-------- RECORDS FOR THIS EXERCISE --------

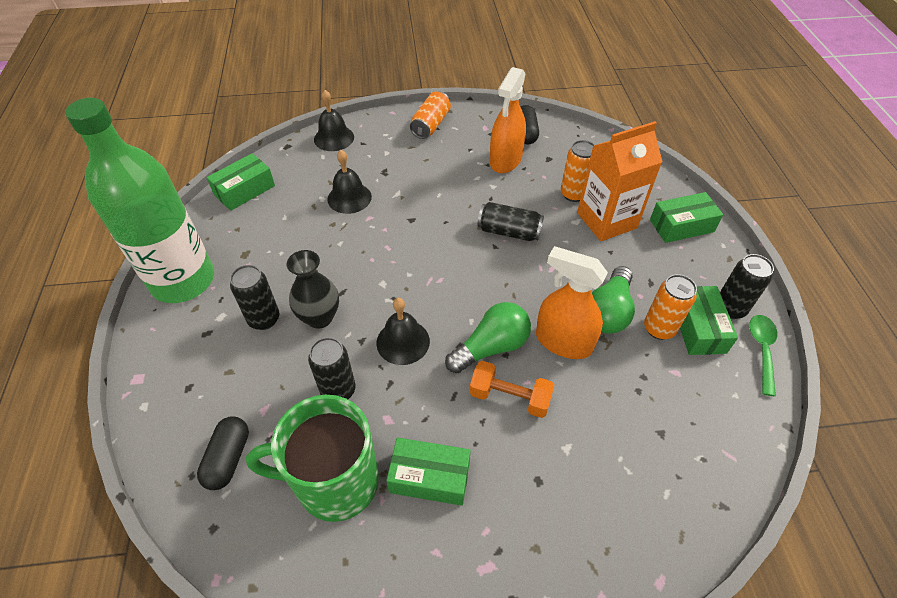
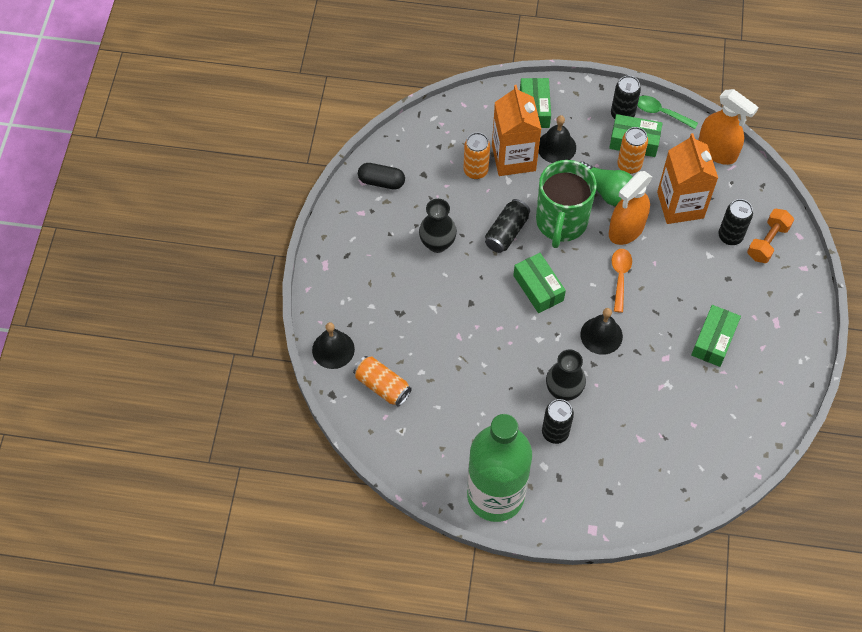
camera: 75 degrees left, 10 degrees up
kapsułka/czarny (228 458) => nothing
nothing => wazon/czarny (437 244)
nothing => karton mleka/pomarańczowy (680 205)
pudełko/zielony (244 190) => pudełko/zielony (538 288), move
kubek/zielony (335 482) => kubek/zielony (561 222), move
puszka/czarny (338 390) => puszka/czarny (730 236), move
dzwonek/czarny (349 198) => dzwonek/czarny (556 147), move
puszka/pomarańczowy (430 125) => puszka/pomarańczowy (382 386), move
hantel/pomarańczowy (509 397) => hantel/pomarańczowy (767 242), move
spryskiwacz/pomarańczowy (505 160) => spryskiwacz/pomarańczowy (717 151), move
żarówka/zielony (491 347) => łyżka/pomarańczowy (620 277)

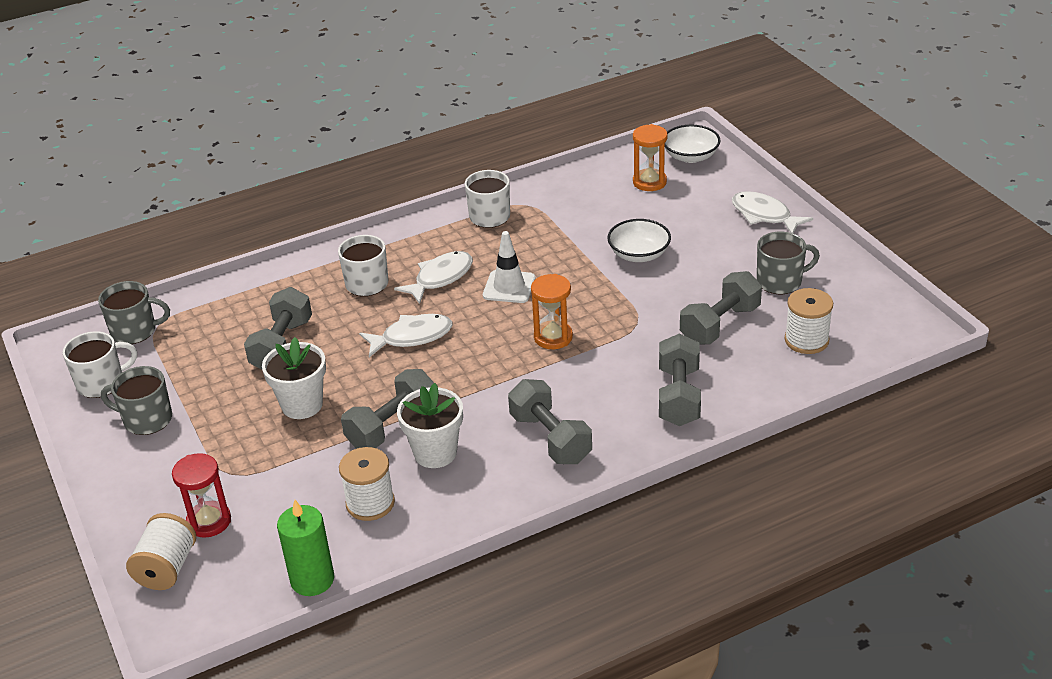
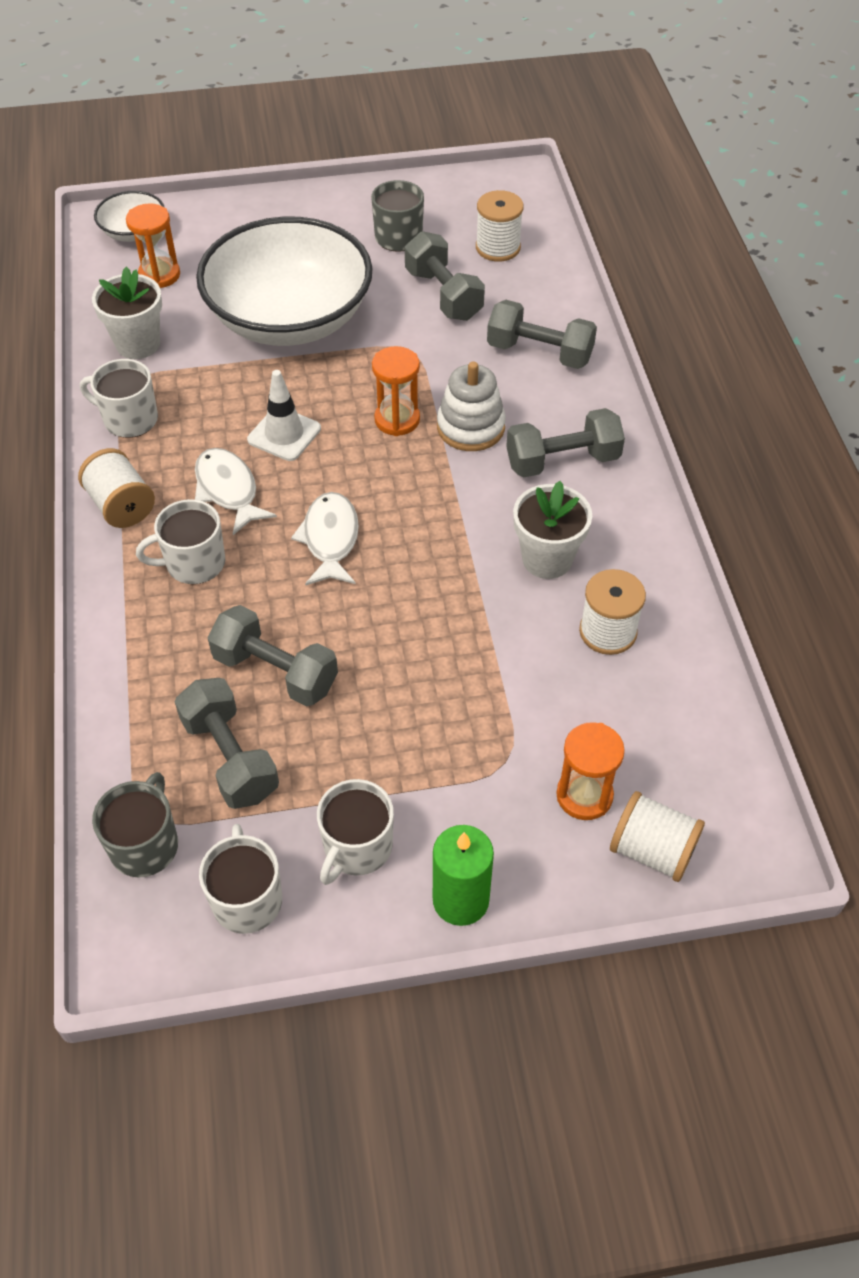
camera: 75 degrees left, 15 degrees up
ryba/biały (764 215) => nothing
nothing => szpulka/biały (121 506)
nothing => zabawka nakładanka/biały (470 427)
doniczka/biały (302 405) => doniczka/biały (138 344), move
świeca/zielony (312 580) => świeca/zielony (460 900), move
hantel/szary (392 426) => hantel/szary (230 757), move
kubek/szary (146 419) => kubek/biały (357 847)
klepsydra/czerwony (209 521) => klepsydra/pomarańczowy (584 795)
miska/biały (639 254) => miska/biały (289 318), x2.29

--------

▸ **PROMPT**
Only lines that include "czarny" belong in the answer; return them from the entries above.

▸ **ANSWER FOR THIS EXERCISE**
kapsułka/czarny (228 458) => nothing
nothing => wazon/czarny (437 244)
puszka/czarny (338 390) => puszka/czarny (730 236), move
dzwonek/czarny (349 198) => dzwonek/czarny (556 147), move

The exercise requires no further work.